WORK REQUEST: Output only the lines that run from the line holding "yellow toothbrush <448,190>" to the end of the data below, including both ends, without any pictures.

==========

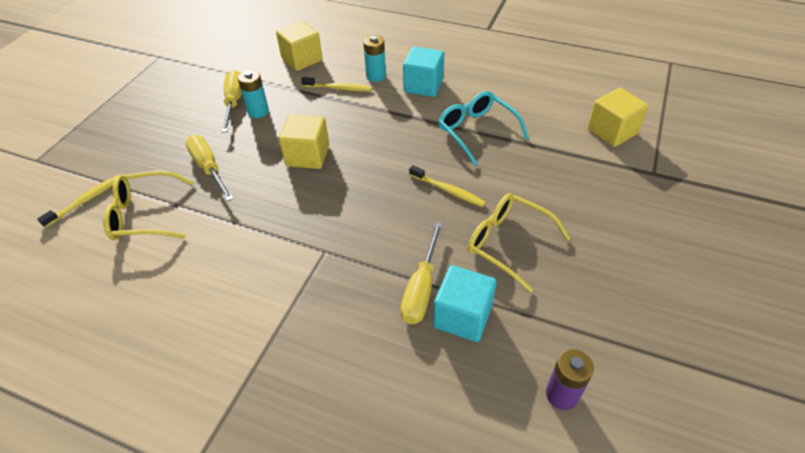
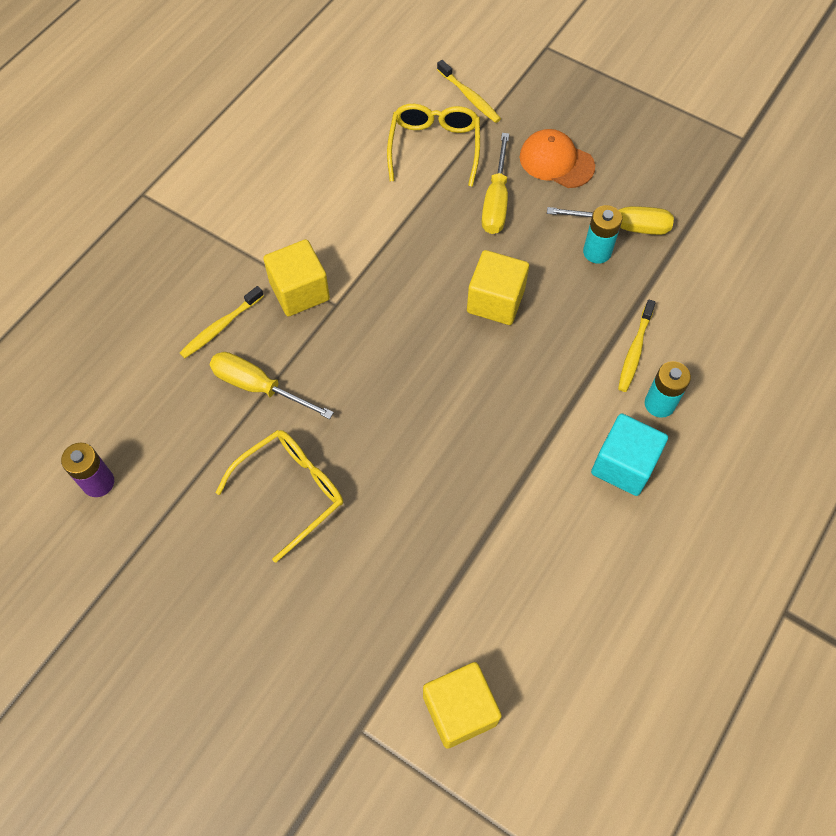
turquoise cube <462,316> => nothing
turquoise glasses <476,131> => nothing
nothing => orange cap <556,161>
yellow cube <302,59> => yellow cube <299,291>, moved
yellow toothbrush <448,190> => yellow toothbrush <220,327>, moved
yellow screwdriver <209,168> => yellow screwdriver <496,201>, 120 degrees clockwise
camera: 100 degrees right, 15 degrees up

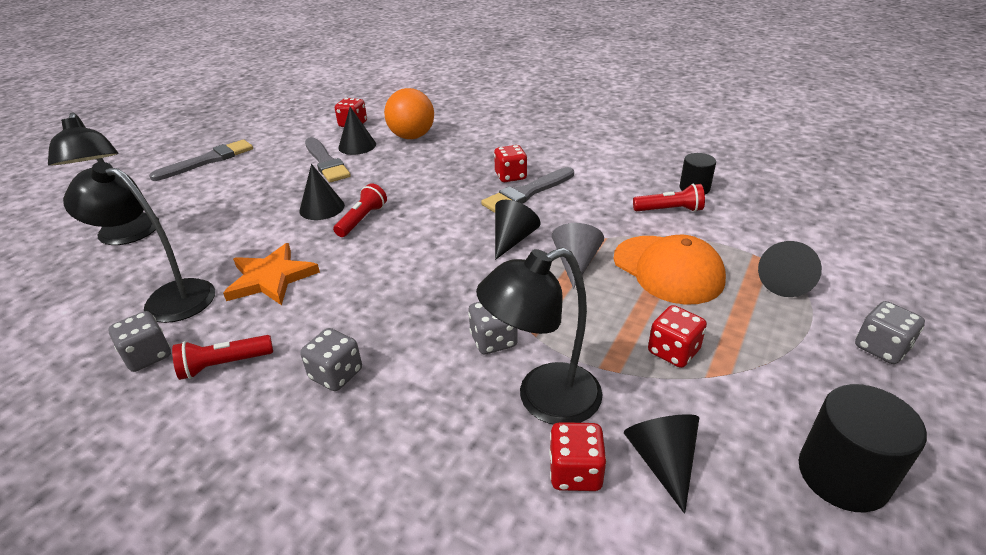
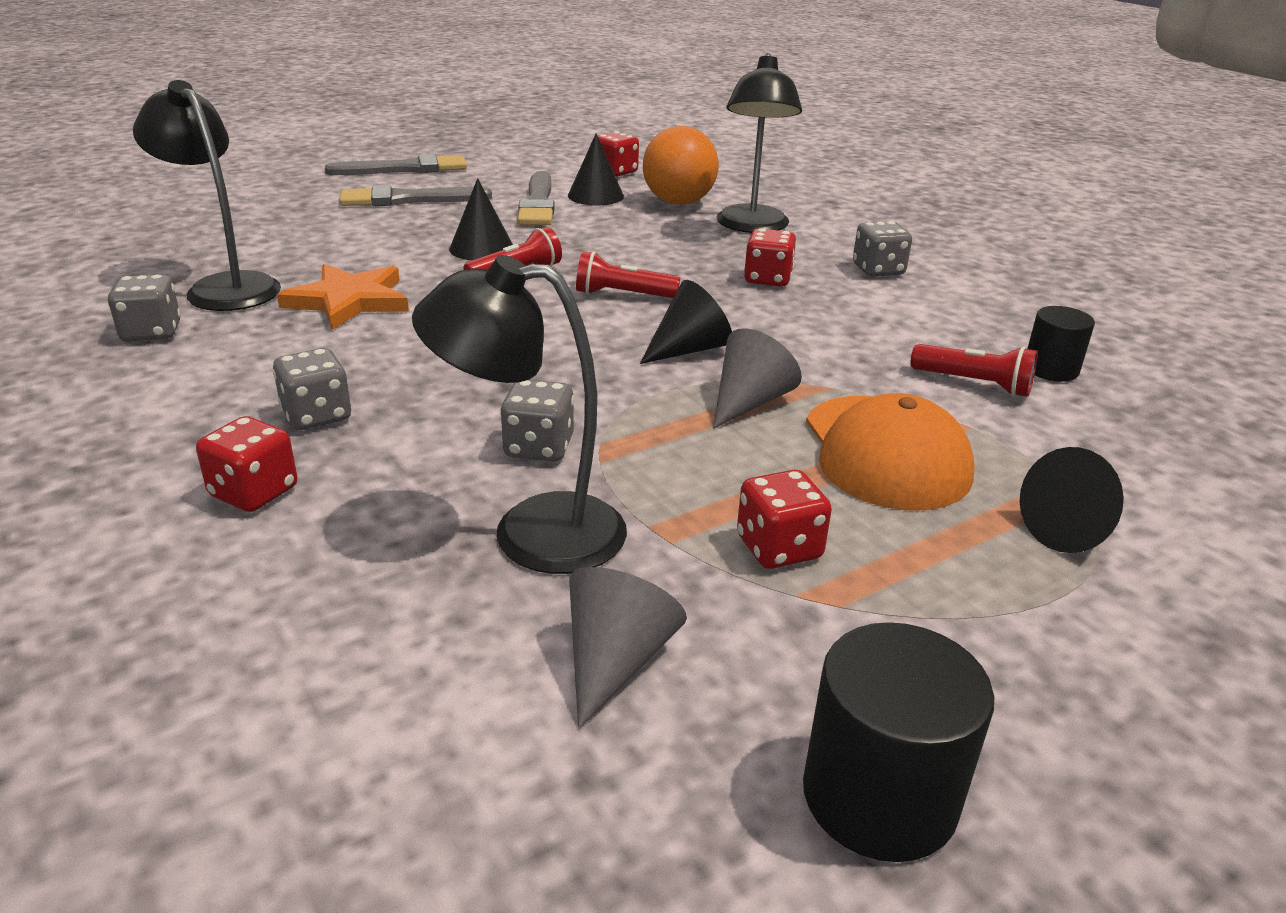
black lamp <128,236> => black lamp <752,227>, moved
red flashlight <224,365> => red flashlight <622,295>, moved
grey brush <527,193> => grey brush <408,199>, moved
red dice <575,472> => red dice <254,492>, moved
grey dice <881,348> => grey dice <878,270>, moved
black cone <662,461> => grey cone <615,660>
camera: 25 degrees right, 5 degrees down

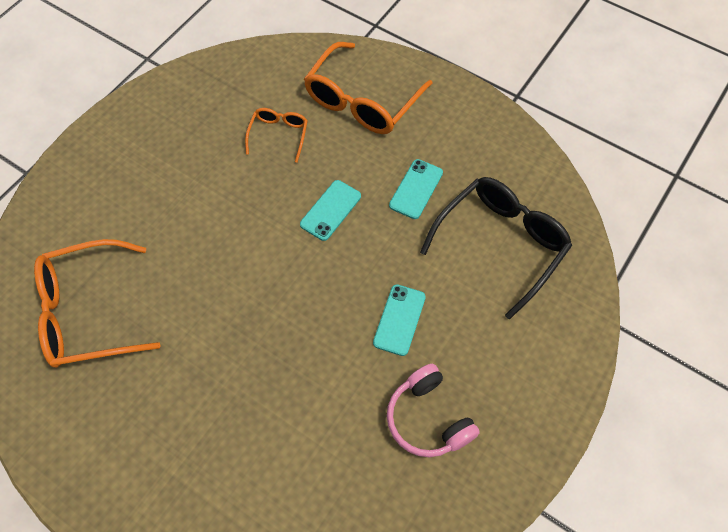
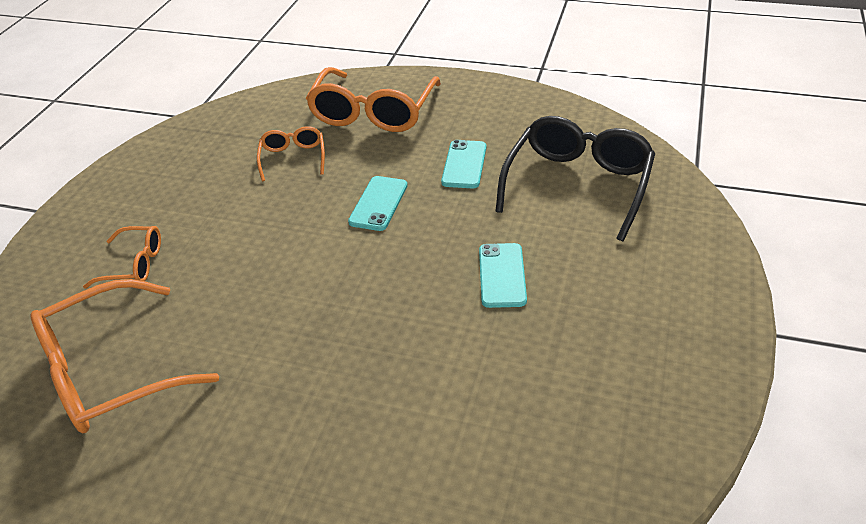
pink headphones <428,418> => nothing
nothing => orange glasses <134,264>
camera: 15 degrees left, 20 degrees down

==========

SOLUTION TO THIS TASK:
yellow toothbrush <448,190> => yellow toothbrush <220,327>, moved
yellow screwdriver <209,168> => yellow screwdriver <496,201>, 120 degrees clockwise
camera: 100 degrees right, 15 degrees up

black lamp <128,236> => black lamp <752,227>, moved
red flashlight <224,365> => red flashlight <622,295>, moved
grey brush <527,193> => grey brush <408,199>, moved
red dice <575,472> => red dice <254,492>, moved
grey dice <881,348> => grey dice <878,270>, moved
black cone <662,461> => grey cone <615,660>
camera: 25 degrees right, 5 degrees down

pink headphones <428,418> => nothing
nothing => orange glasses <134,264>
camera: 15 degrees left, 20 degrees down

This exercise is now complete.